Records from a collection:
+--

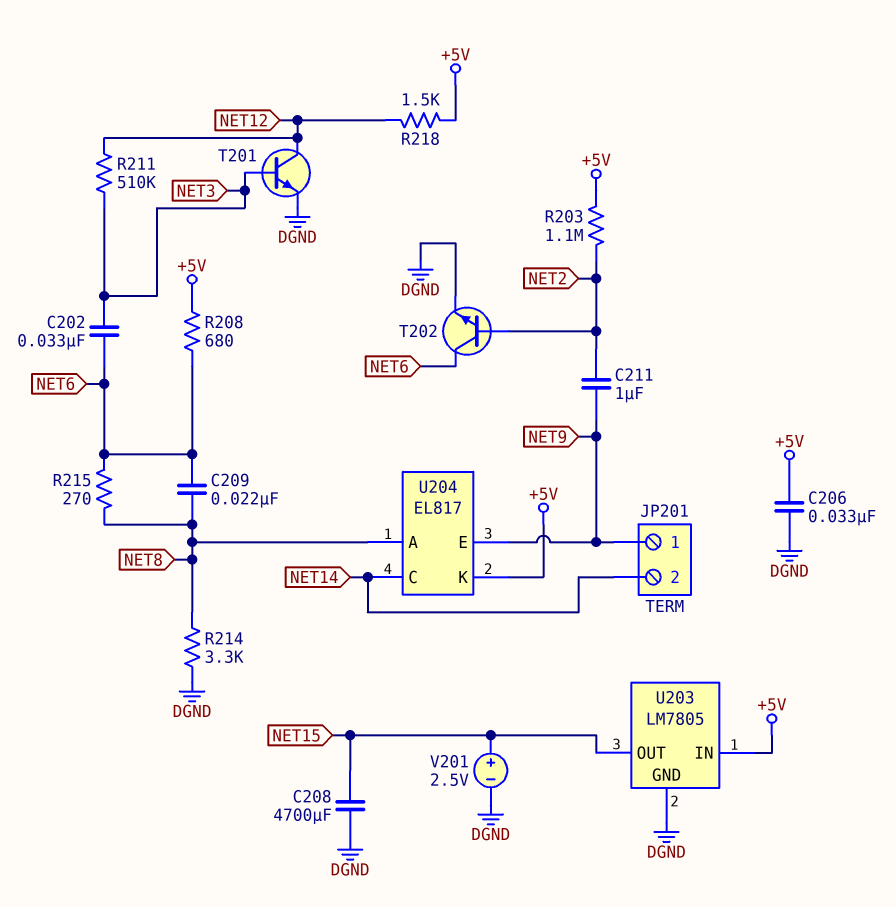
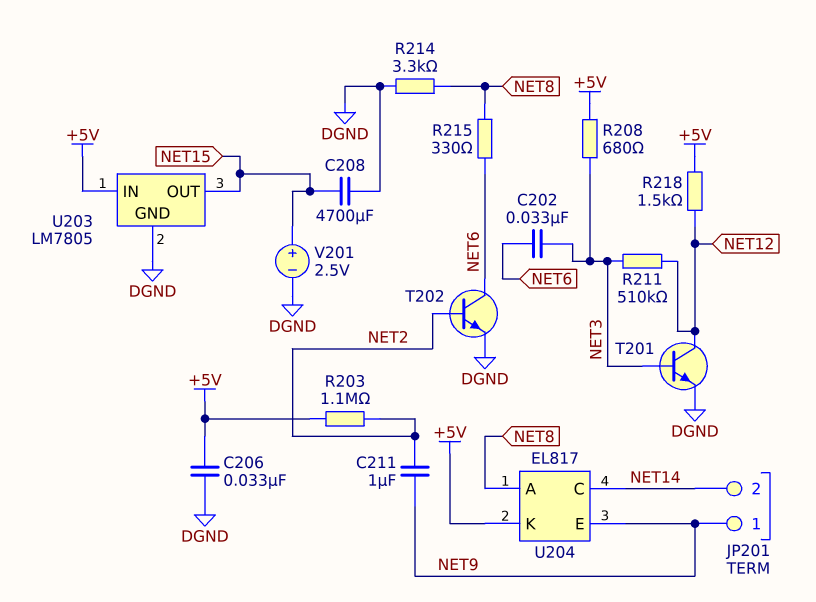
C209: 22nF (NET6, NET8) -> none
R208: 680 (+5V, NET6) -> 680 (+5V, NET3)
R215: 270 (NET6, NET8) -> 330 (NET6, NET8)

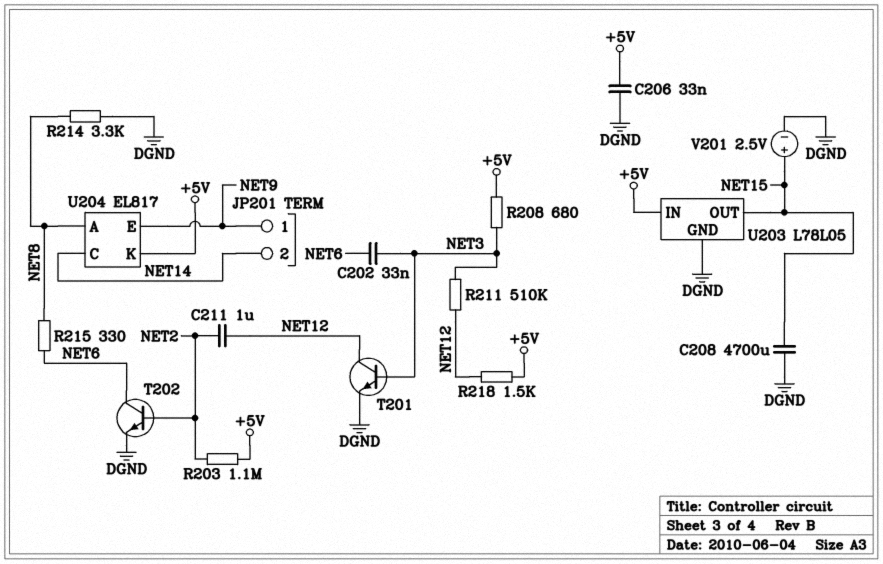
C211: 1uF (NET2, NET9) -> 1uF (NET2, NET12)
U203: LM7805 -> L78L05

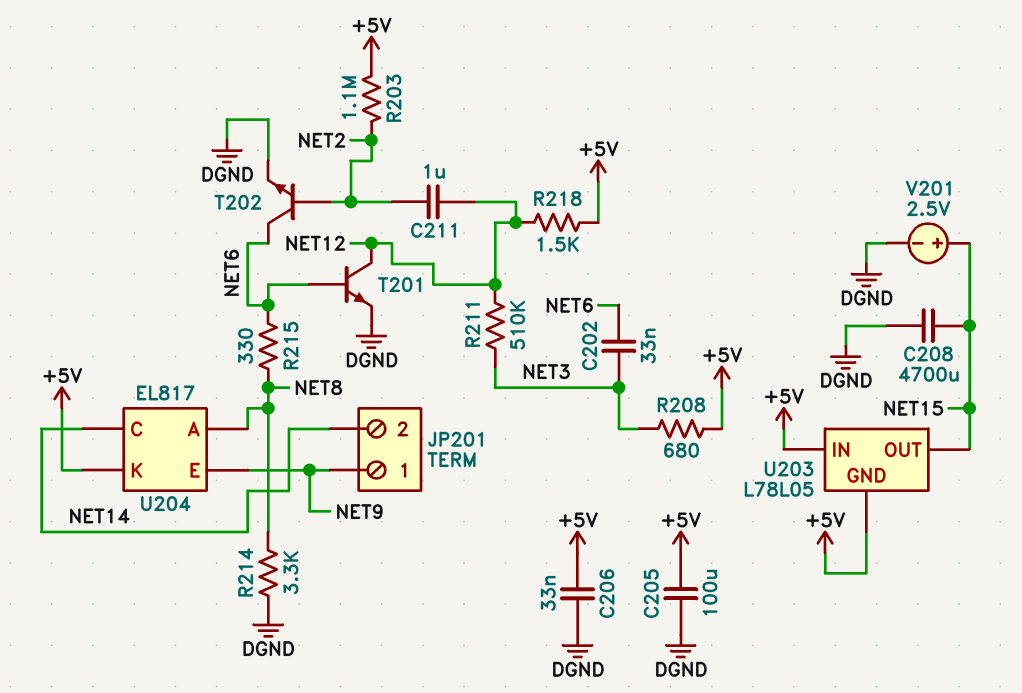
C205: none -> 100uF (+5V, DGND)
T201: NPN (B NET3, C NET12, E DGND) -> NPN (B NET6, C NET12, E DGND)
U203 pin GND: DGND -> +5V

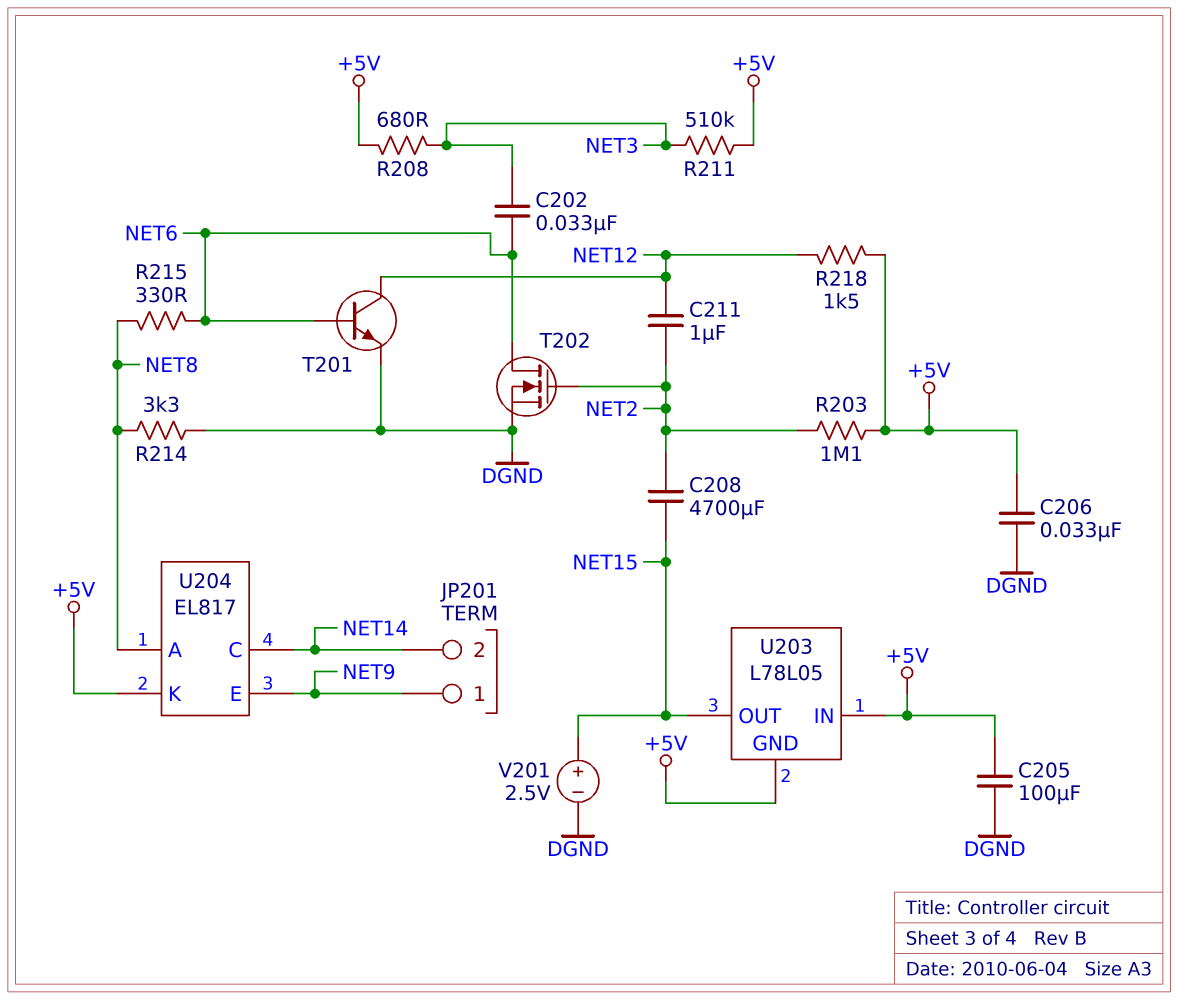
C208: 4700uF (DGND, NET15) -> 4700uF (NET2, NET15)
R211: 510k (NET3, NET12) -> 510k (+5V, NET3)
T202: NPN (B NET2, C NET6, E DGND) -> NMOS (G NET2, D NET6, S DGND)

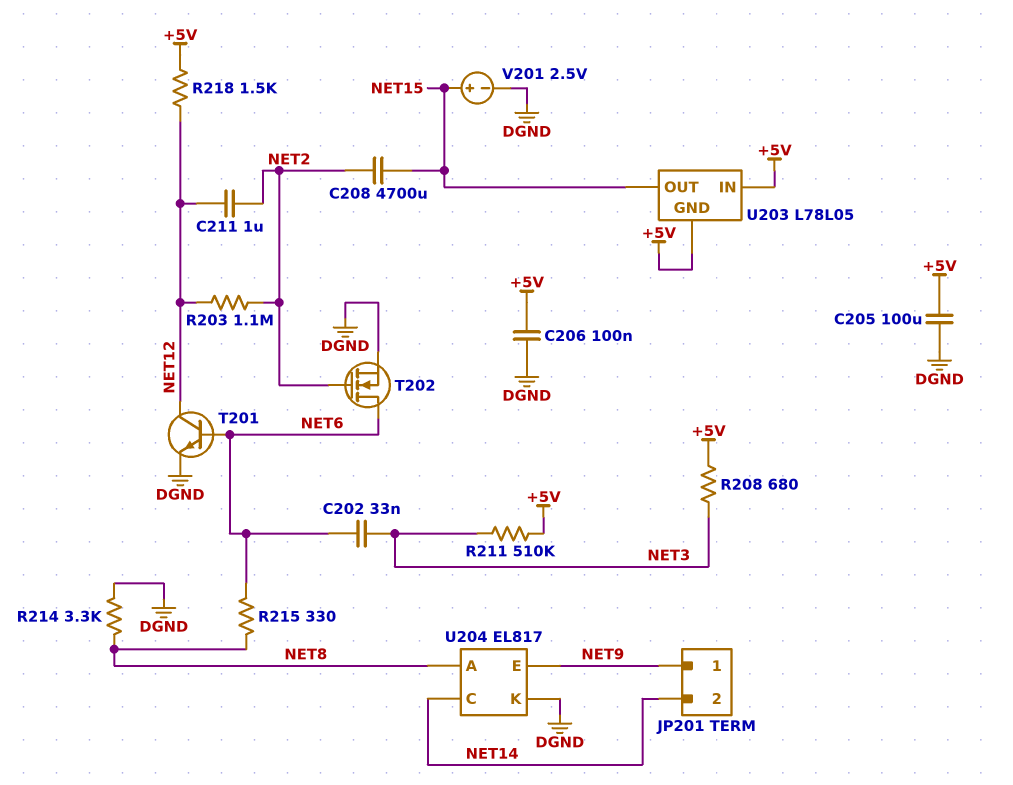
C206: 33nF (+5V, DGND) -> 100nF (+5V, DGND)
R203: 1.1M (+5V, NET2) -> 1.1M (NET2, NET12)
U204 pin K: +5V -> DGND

+--

Instructions to follow
Only the lines above starting with the line with "C211: 1uF (NET2, NET9) -> 1uF (NET2, NET12)" and going on through the line with "C206: 33nF (+5V, DGND) -> 100nF (+5V, DGND)" belong in the answer; repeat them exactly, minus any picture.

Task solution
C211: 1uF (NET2, NET9) -> 1uF (NET2, NET12)
U203: LM7805 -> L78L05

C205: none -> 100uF (+5V, DGND)
T201: NPN (B NET3, C NET12, E DGND) -> NPN (B NET6, C NET12, E DGND)
U203 pin GND: DGND -> +5V

C208: 4700uF (DGND, NET15) -> 4700uF (NET2, NET15)
R211: 510k (NET3, NET12) -> 510k (+5V, NET3)
T202: NPN (B NET2, C NET6, E DGND) -> NMOS (G NET2, D NET6, S DGND)

C206: 33nF (+5V, DGND) -> 100nF (+5V, DGND)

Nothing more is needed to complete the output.